Write out only the lines from the line containing "none -> black 1x1 brick [400,405,453,475]" to the end of the listing below, both included, exactly as they stand. Drop the pictures.

Supplied material ->
- - - - - - -

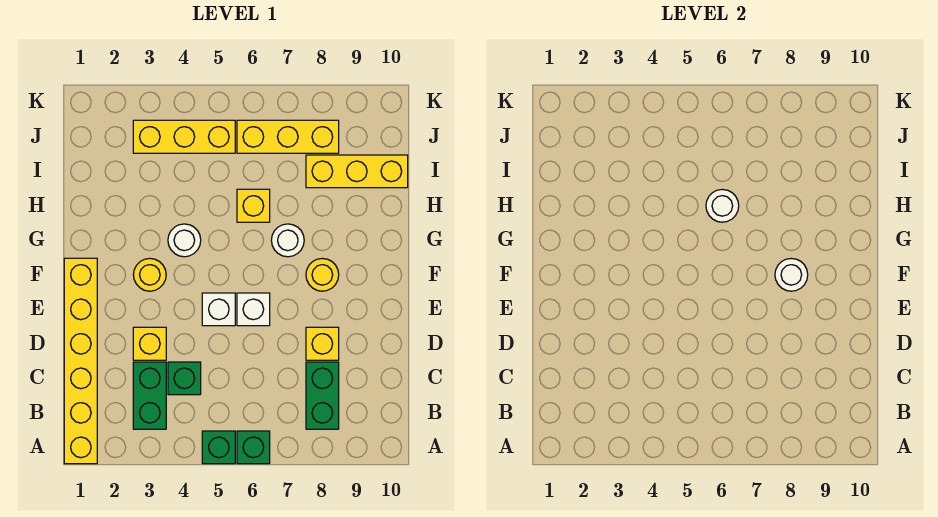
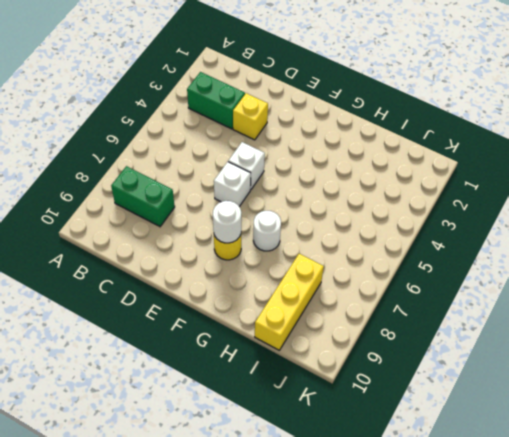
none -> yellow 1x6 brick [64,258,97,464]
none -> green 1x1 brick [202,431,235,464]
none -> green 1x1 brick [237,431,270,464]

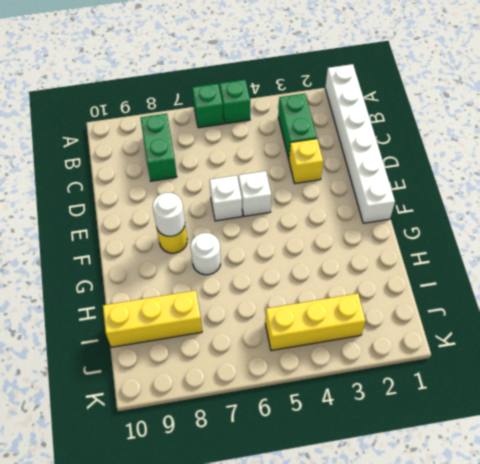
white 1x6 brick [325,64,395,223] -> yellow 1x6 brick [64,258,97,464]
none -> green 1x1 brick [168,362,201,395]
none -> yellow 1x1 brick [306,327,339,360]
none -> yellow 1x1 round brick [133,258,166,291]

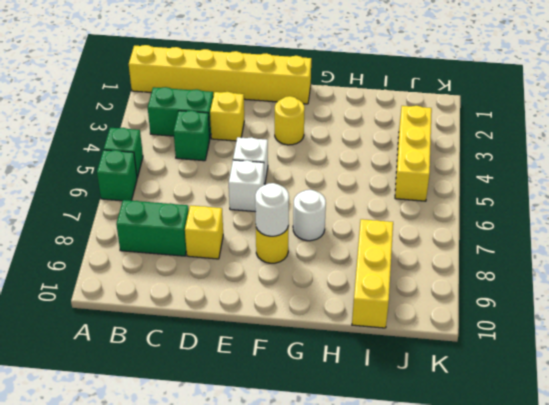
none -> white 1x1 round brick [168,224,201,257]
none -> yellow 1x1 brick [237,189,270,222]
none -> yellow 1x3 brick [237,120,339,153]

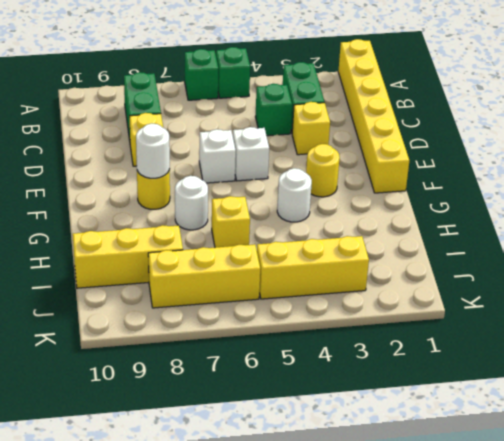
none -> white 1x1 round brick [706,189,739,222]

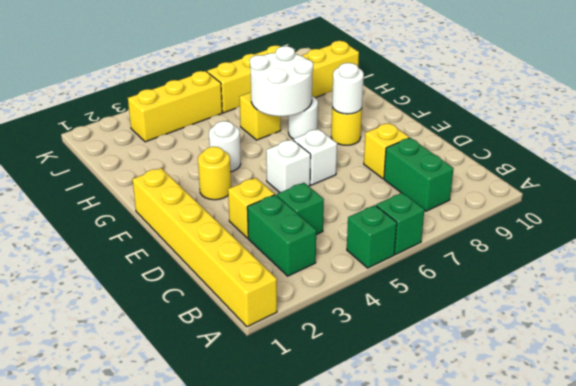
white 2x2 round brick [250,46,313,116] -> white 1x1 round brick [706,189,739,222]

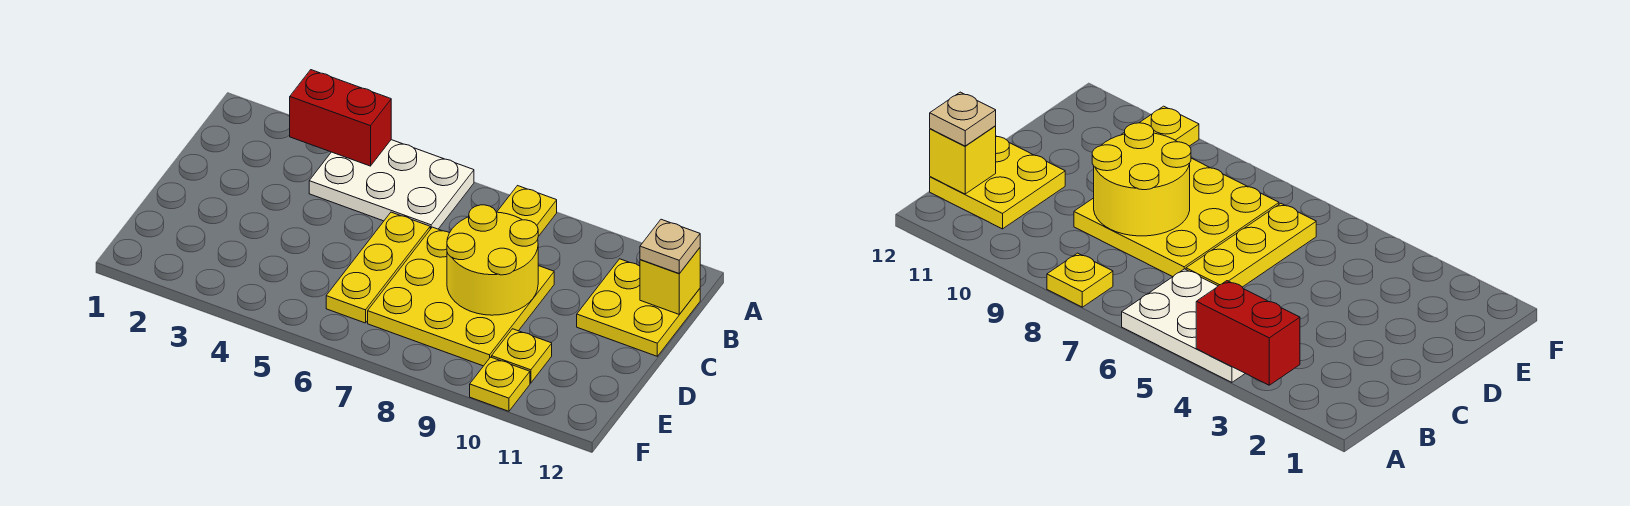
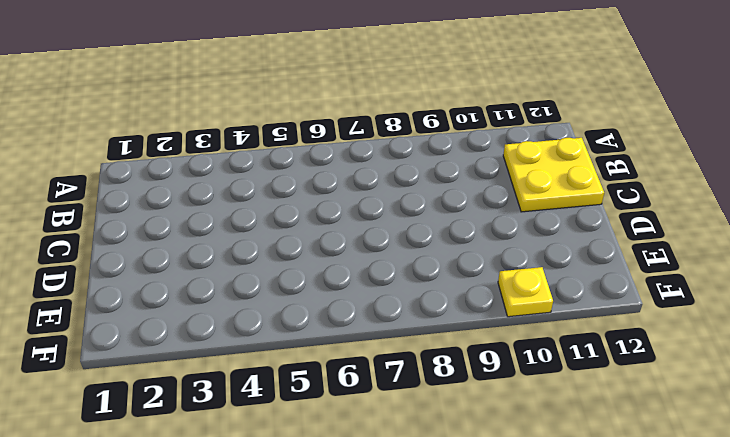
none -> white 2x3 plate [309,140,474,229]
none -> yellow 1x1 plate [497,186,557,236]

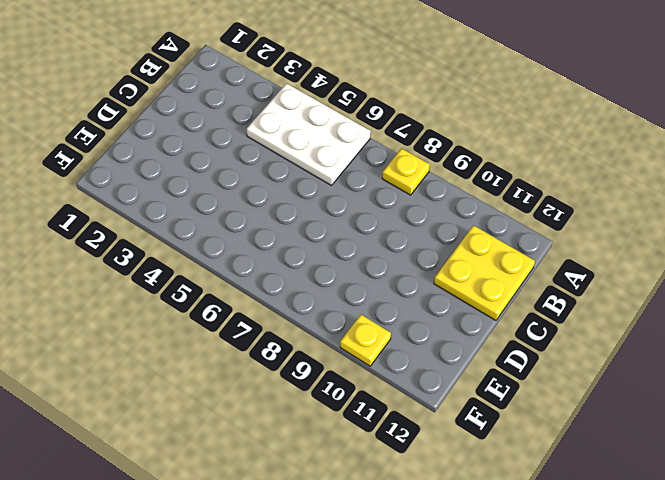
none -> yellow 1x3 plate [326,212,430,323]
none -> yellow 3x3 plate [368,227,554,366]

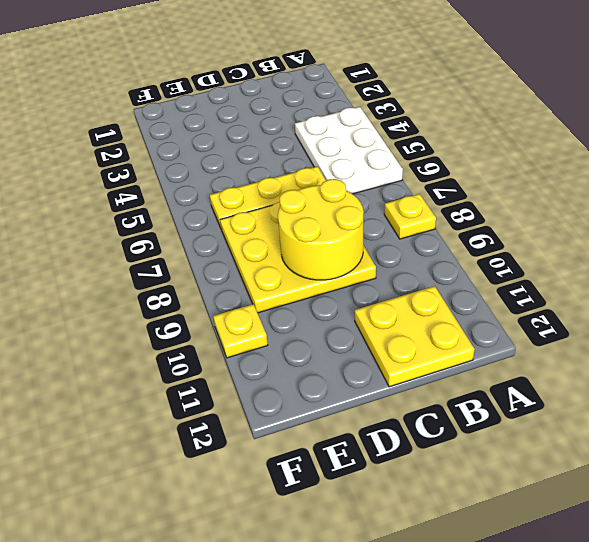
none -> yellow 1x1 plate [492,329,552,383]
none -> red 1x2 brick [290,70,391,166]

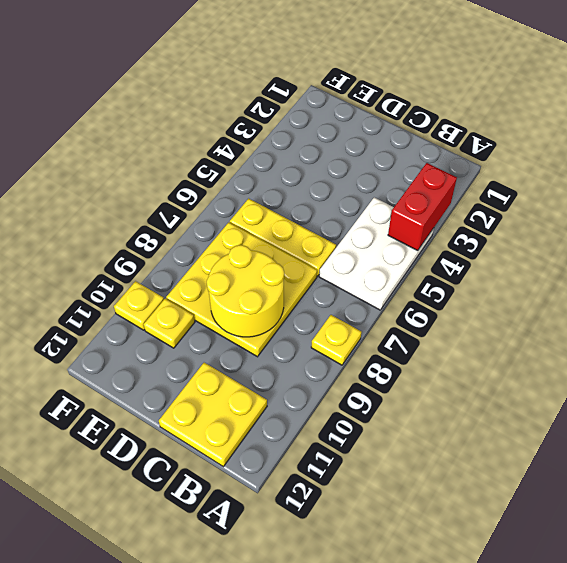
none -> yellow 1x1 brick [640,248,700,314]
none -> tan 1x1 plate [640,219,700,274]

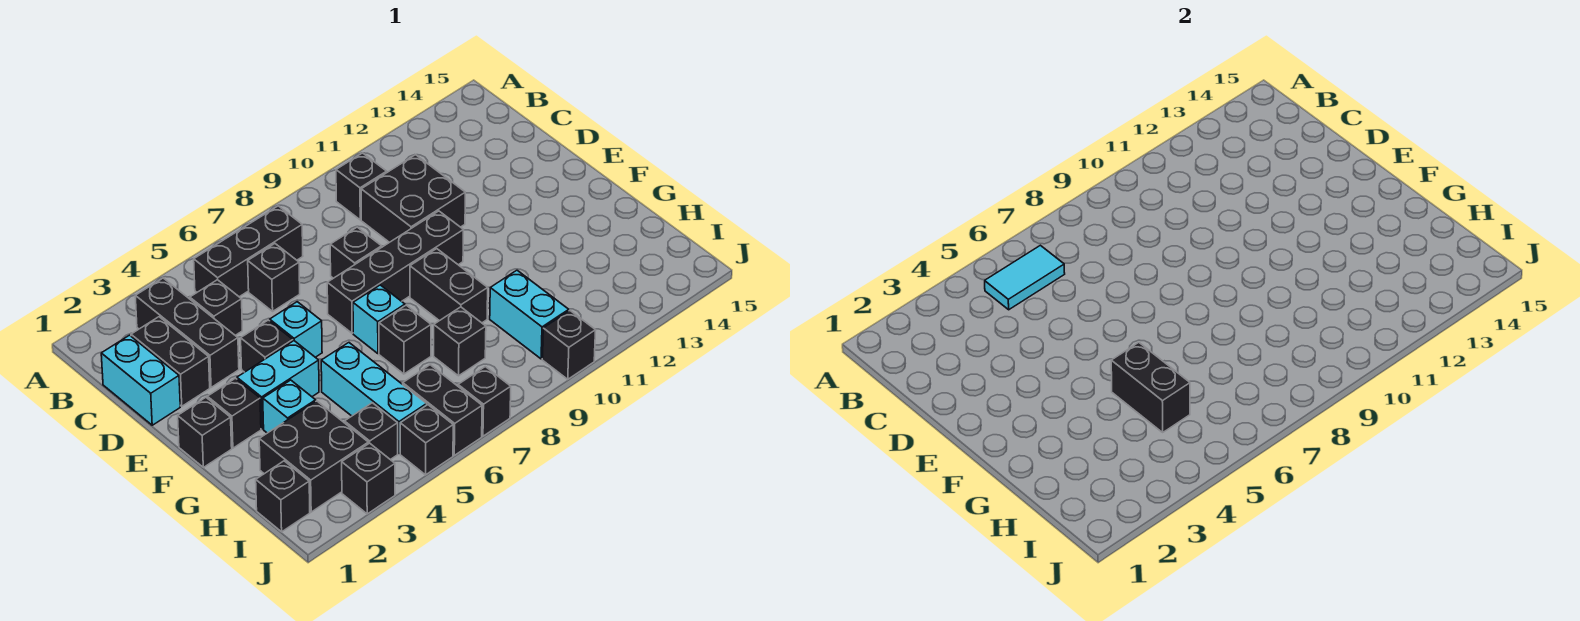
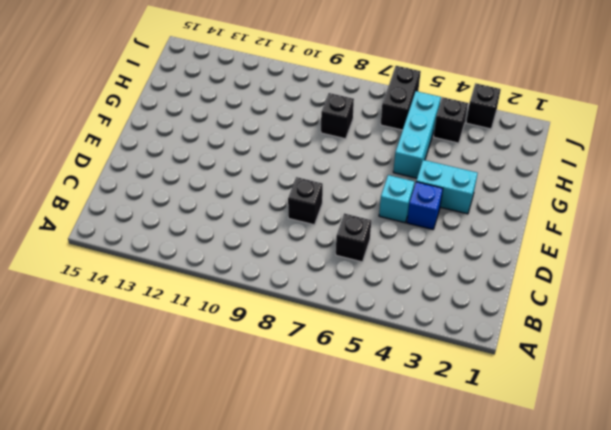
blue 1x1 brick [407,182,443,229] -> black 1x1 brick [241,320,293,372]
none -> black 1x3 brick [135,278,239,387]
none -> black 1x3 brick [194,206,303,297]
none -> black 1x1 brick [336,153,387,220]
none -> cyan 1x2 brick [101,335,180,425]

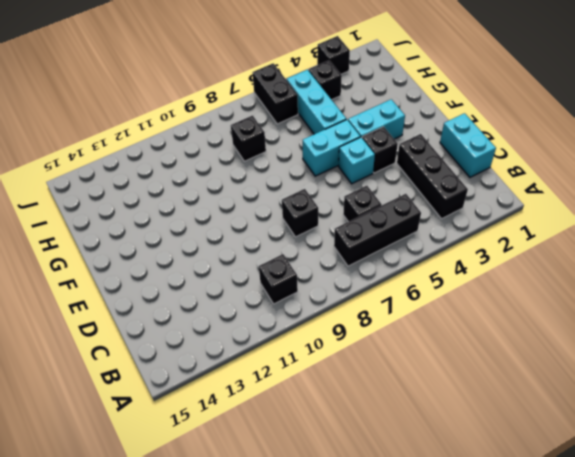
cyan 1x2 brick [303,119,360,176] -> cyan 1x2 brick turned to [490,270,569,359]
none -> black 1x2 brick [131,317,210,406]
none -> black 1x1 brick [190,280,242,335]
none -> black 2x2 brick [361,155,465,242]
none -> black 1x4 brick [327,211,463,333]

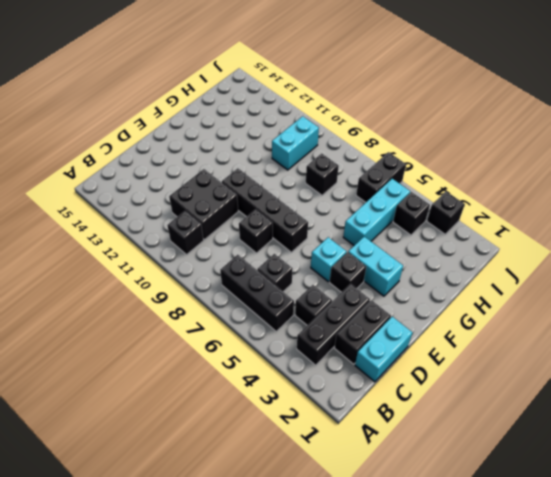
none -> black 1x1 brick [178,397,232,467]
none -> black 1x1 brick [207,378,261,448]
none -> cyan 1x1 brick [353,285,405,354]
none -> black 1x2 brick [410,249,488,323]

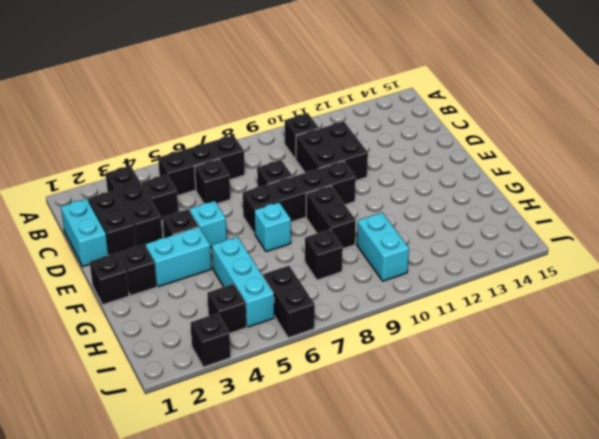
none -> cyan 1x1 brick [263,380,316,433]
none -> black 1x1 brick [379,305,431,374]
none -> black 2x2 brick [259,401,368,512]
none -> black 1x1 brick [256,461,310,532]

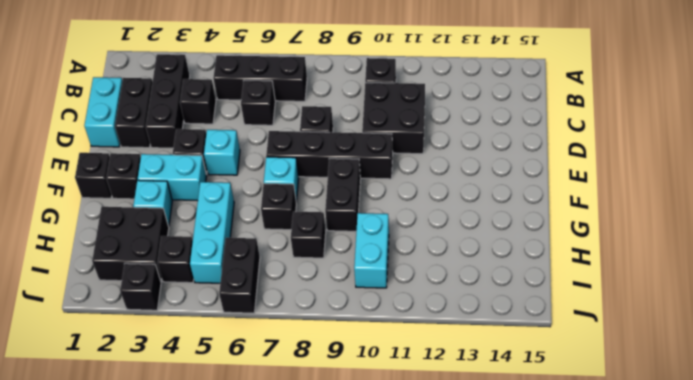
none -> black 1x1 brick [256,461,310,532]
none -> black 1x1 brick [400,405,453,475]
none -> black 1x1 brick [458,367,511,436]
none -> black 1x1 brick [542,311,596,379]

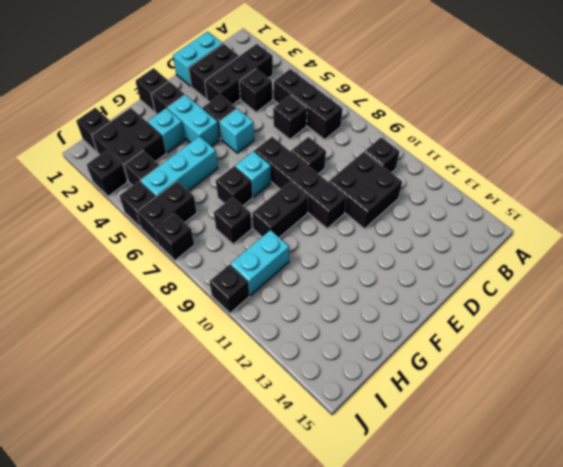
none -> cyan 1x2 tile [985,245,1065,310]
none -> black 1x2 brick [1111,343,1190,432]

- - - - - - -

Result ->
none -> black 1x1 brick [400,405,453,475]
none -> black 1x1 brick [458,367,511,436]
none -> black 1x1 brick [542,311,596,379]

none -> cyan 1x2 tile [985,245,1065,310]
none -> black 1x2 brick [1111,343,1190,432]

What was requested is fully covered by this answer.